[Change listing data]
━━━━━━━━━━━━━━━━━━━━
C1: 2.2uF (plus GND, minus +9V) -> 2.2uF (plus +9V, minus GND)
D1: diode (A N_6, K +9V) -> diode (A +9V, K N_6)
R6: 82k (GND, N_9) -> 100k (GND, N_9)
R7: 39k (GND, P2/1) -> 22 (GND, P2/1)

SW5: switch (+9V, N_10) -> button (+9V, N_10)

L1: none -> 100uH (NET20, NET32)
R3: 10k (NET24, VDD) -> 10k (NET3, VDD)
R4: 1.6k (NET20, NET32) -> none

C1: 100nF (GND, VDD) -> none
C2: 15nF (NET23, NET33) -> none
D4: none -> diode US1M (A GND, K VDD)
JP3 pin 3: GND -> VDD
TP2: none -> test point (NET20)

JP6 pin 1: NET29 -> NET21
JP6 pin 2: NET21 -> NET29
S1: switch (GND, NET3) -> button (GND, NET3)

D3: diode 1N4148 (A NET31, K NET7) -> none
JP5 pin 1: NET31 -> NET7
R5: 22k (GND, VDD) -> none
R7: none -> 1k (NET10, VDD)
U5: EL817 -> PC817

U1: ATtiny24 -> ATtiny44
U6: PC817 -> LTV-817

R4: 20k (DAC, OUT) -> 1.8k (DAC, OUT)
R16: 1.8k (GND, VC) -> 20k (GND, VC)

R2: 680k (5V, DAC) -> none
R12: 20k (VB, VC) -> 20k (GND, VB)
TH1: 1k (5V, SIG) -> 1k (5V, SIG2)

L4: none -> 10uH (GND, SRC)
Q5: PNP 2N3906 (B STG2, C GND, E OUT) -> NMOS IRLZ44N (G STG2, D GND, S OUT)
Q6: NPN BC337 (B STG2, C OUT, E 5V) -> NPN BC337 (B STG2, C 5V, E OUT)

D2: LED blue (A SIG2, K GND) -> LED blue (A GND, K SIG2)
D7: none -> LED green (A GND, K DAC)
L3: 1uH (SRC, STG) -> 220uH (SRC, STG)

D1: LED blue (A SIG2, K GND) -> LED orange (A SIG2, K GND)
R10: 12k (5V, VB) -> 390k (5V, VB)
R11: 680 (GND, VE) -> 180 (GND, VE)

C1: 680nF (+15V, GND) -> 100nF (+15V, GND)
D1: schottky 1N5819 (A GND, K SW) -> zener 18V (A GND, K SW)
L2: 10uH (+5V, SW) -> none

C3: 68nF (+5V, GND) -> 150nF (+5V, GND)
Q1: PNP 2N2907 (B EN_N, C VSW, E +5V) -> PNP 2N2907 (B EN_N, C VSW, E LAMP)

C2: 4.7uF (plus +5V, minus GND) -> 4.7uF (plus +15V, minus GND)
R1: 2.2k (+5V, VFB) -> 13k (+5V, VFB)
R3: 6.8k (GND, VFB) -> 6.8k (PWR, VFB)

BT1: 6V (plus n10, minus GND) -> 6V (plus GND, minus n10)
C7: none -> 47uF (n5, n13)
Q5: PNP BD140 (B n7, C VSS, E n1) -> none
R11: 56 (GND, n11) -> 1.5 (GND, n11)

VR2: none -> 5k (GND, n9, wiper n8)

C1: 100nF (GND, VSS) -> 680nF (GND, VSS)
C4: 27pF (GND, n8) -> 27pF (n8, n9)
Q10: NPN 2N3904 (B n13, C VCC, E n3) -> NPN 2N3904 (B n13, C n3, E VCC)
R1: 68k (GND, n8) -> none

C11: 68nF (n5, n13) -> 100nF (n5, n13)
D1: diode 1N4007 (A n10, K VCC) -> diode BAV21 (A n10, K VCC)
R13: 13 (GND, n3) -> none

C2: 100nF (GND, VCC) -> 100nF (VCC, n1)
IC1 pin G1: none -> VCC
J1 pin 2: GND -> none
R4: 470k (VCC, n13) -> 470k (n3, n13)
━━━━━━━━━━━━━━━━━━━━
A bare number is expected: how many lines above contain the word "button"?

- _EXERCISE RESULT_
2